**RECORDS FOR THIS TASK:**
____

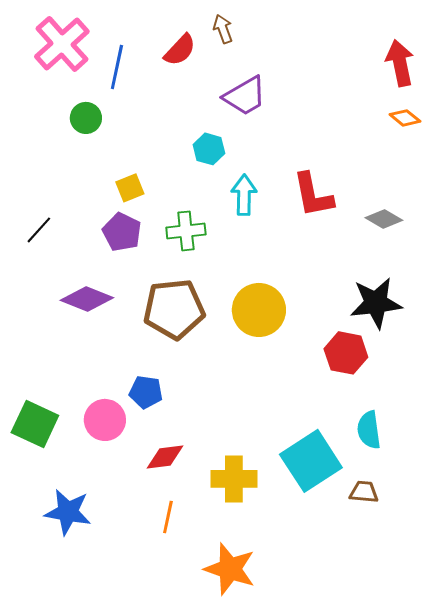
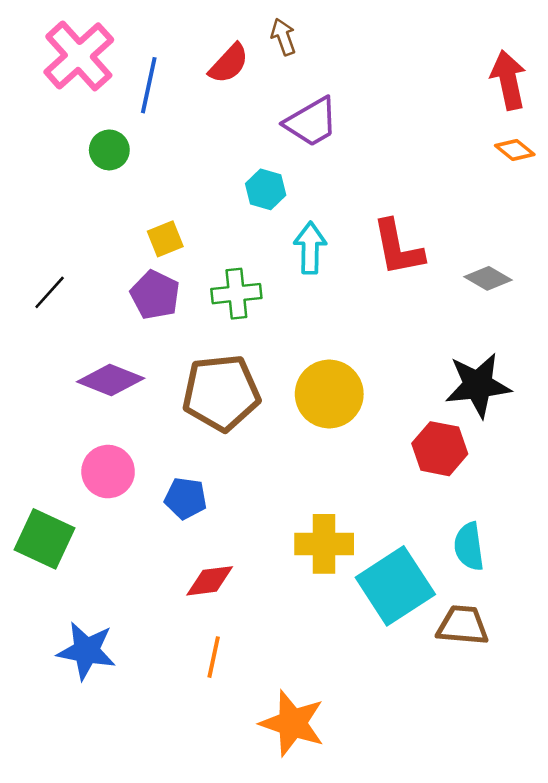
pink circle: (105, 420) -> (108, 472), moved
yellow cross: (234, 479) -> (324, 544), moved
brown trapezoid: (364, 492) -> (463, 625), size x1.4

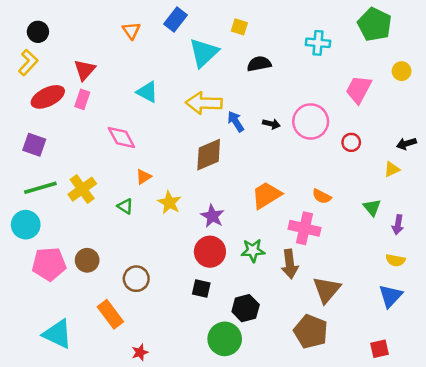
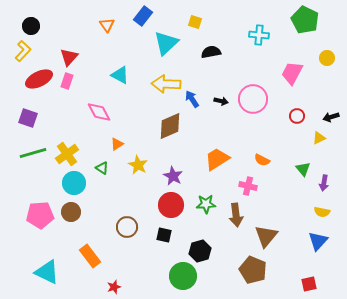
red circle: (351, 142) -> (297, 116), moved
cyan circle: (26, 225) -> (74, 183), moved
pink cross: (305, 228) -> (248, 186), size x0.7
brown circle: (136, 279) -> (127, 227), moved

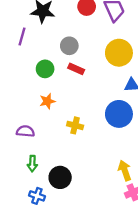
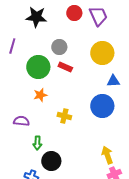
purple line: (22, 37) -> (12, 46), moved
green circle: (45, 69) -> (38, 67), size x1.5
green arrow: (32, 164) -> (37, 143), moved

____

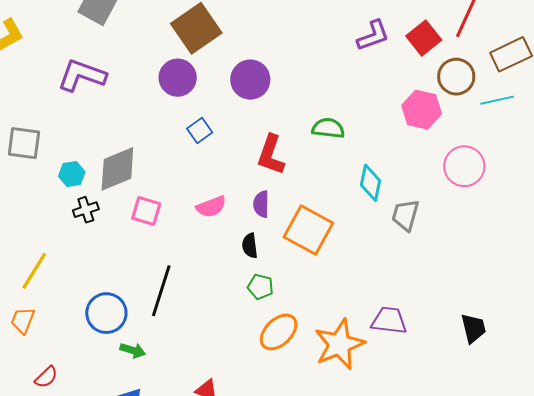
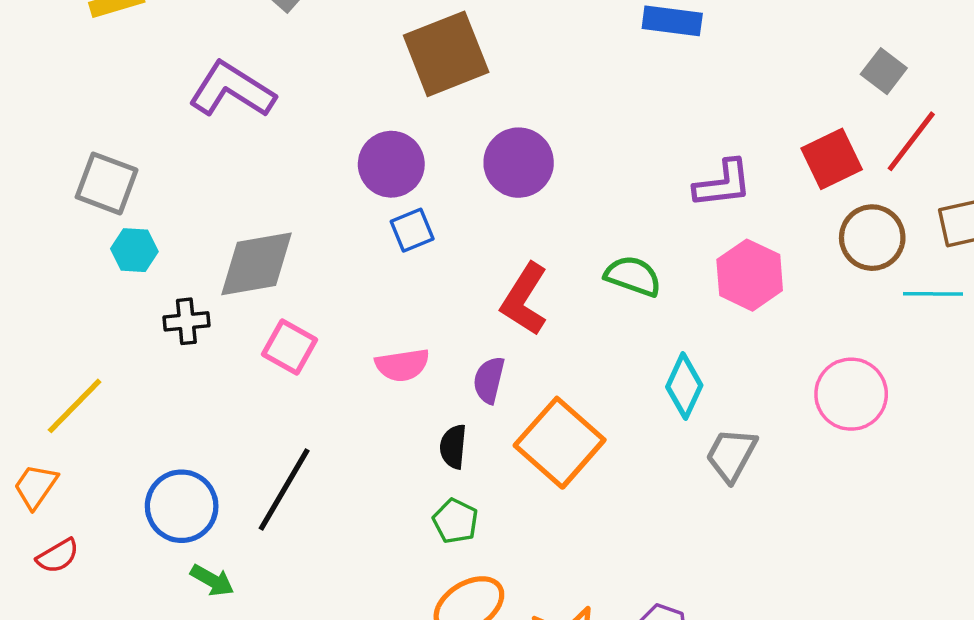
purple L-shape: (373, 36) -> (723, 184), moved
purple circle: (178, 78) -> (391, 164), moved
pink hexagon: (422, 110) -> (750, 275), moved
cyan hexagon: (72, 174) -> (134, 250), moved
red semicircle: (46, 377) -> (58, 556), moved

____

**AIM OF THE EXERCISE:**
State the number of lines above that hold the word "purple", and say nothing else.

**ANSWER BELOW:**
3